(Problem statement): Pull every line containing the word "yellow" from the records.

(Given records):

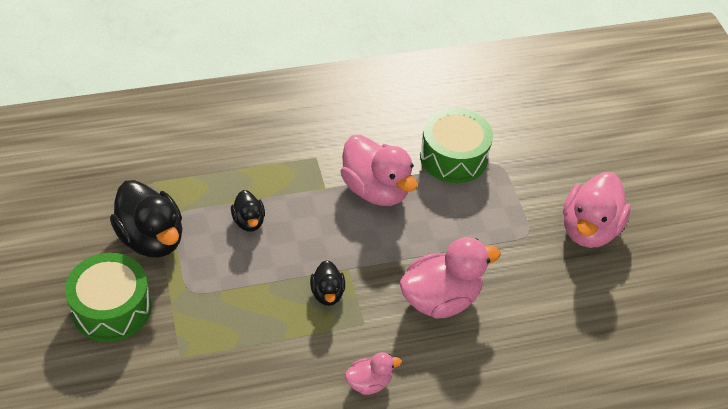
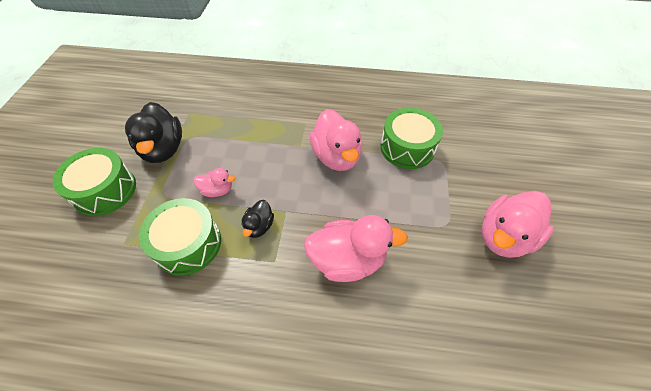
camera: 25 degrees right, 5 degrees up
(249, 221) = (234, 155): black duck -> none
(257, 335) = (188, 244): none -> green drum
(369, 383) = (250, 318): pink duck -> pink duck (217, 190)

...

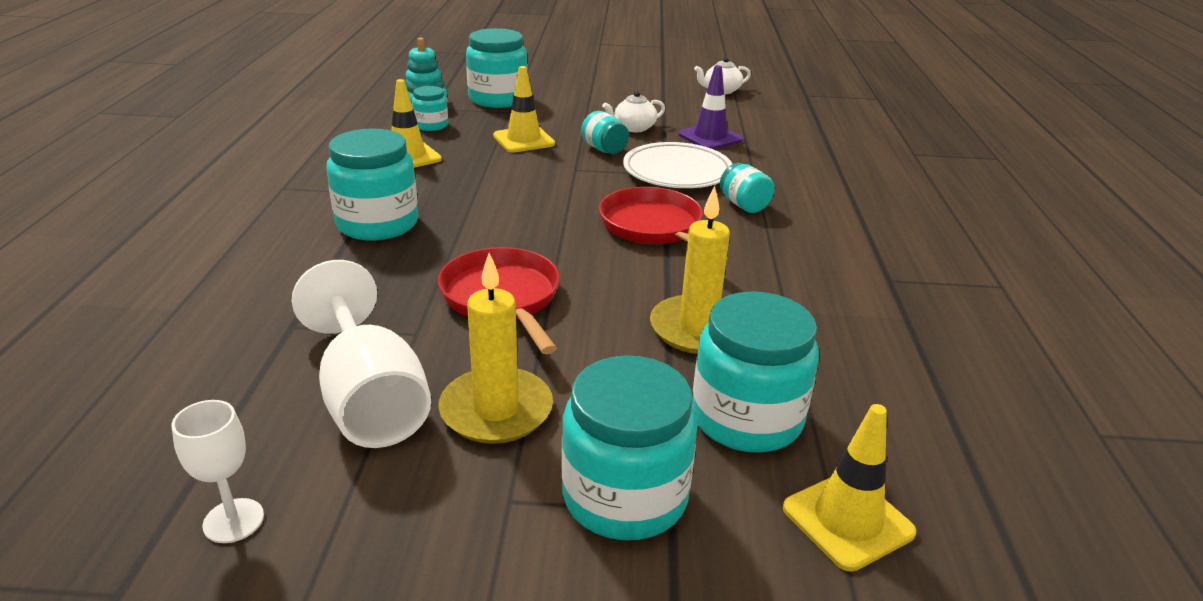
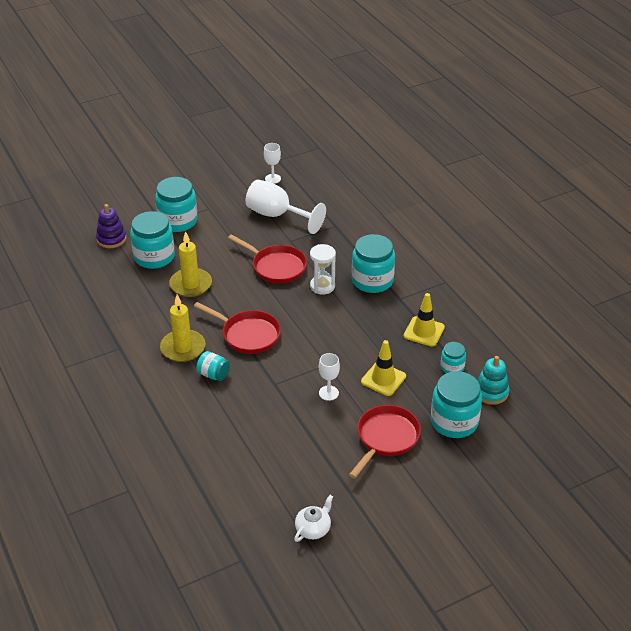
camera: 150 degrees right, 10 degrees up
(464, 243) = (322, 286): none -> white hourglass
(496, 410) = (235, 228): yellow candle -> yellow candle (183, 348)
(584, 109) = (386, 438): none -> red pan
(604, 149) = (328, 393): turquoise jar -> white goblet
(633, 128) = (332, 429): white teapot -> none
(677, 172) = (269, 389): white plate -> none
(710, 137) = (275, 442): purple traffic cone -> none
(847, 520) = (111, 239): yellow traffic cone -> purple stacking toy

(Task output):
(496, 410) = (235, 228): yellow candle -> yellow candle (183, 348)
(847, 520) = (111, 239): yellow traffic cone -> purple stacking toy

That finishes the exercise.